* start Records shown *

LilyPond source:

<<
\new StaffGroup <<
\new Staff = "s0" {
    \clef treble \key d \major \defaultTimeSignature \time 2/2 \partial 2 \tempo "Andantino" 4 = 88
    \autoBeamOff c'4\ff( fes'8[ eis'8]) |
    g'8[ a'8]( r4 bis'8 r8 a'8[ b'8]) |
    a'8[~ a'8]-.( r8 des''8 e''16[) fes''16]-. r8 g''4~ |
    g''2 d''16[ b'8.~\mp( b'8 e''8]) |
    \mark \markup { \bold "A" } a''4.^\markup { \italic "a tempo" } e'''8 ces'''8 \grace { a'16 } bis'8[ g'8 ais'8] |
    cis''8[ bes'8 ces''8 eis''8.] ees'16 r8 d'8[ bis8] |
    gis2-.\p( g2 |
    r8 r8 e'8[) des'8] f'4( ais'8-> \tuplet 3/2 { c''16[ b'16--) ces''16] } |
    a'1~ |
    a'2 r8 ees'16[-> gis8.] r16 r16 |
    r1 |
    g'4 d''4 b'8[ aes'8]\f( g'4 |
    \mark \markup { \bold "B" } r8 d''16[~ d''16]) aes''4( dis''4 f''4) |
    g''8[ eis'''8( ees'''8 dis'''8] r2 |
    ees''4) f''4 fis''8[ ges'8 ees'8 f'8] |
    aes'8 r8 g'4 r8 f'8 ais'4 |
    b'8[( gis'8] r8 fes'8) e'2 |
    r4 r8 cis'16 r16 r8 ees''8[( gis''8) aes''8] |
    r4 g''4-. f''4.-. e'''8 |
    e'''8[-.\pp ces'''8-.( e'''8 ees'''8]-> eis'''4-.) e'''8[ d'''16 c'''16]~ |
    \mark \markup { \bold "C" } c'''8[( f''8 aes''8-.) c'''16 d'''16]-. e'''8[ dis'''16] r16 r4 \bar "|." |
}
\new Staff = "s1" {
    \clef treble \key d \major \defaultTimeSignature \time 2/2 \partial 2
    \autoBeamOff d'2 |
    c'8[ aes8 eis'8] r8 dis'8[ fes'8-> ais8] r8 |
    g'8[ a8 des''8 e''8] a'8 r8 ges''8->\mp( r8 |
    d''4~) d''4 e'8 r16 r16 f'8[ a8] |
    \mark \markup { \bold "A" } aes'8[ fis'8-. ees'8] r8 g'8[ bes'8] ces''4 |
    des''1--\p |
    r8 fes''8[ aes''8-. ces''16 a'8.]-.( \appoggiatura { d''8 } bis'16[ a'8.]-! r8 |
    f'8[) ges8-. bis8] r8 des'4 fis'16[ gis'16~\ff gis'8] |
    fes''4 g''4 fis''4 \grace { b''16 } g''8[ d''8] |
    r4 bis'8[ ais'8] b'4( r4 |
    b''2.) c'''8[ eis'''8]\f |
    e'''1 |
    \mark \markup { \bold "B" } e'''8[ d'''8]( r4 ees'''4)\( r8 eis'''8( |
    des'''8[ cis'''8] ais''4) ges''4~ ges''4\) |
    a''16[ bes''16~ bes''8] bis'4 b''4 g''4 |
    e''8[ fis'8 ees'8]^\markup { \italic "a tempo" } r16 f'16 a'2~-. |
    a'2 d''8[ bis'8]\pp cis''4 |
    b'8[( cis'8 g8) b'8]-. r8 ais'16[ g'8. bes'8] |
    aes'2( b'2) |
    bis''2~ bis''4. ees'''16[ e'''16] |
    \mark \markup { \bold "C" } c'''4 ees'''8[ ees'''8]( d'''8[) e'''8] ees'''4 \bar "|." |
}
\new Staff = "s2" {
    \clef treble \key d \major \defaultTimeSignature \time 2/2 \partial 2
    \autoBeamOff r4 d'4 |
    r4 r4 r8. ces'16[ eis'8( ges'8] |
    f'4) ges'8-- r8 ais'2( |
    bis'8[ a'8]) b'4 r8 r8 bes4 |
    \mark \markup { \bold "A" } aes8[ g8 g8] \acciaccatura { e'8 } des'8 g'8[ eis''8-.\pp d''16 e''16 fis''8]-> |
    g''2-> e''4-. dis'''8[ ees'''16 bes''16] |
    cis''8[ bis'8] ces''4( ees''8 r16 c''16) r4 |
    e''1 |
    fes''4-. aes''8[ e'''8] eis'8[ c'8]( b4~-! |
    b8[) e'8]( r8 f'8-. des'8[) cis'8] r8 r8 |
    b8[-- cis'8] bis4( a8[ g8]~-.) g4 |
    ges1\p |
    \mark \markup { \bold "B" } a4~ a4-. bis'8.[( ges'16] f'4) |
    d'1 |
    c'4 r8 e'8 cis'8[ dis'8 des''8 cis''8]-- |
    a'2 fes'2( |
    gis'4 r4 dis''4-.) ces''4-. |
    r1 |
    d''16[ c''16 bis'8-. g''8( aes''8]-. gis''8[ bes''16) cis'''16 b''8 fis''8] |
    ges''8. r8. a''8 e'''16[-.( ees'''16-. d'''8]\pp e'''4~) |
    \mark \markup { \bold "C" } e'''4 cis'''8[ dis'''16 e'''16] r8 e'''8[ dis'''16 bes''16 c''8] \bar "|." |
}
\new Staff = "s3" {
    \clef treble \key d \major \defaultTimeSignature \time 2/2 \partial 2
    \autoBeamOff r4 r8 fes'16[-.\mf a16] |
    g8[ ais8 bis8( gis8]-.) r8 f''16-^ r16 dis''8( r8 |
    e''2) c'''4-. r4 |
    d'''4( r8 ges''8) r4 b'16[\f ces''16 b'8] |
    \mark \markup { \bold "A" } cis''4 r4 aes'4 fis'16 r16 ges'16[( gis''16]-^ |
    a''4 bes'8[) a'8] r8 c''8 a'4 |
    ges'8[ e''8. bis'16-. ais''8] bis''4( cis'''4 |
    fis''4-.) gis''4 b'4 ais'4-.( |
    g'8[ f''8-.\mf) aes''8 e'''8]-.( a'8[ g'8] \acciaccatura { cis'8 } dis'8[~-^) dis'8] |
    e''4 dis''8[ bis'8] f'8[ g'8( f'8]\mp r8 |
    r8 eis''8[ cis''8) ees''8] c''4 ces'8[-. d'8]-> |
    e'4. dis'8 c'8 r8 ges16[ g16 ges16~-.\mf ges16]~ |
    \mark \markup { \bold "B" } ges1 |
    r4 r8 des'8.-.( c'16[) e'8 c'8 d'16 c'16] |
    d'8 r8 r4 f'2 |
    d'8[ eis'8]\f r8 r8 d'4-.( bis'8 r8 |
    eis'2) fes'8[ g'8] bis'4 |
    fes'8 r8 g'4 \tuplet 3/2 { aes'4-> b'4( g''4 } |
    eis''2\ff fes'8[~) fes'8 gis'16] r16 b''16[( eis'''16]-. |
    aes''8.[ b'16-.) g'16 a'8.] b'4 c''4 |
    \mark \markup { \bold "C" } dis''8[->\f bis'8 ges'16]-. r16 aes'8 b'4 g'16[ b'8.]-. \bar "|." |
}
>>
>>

* end Records shown *

> _Directions_
Count the lines of the data above that contain the string "grace", treating uppercase and lowercase letters as different, and give only the number.

> _Exercise solution_
2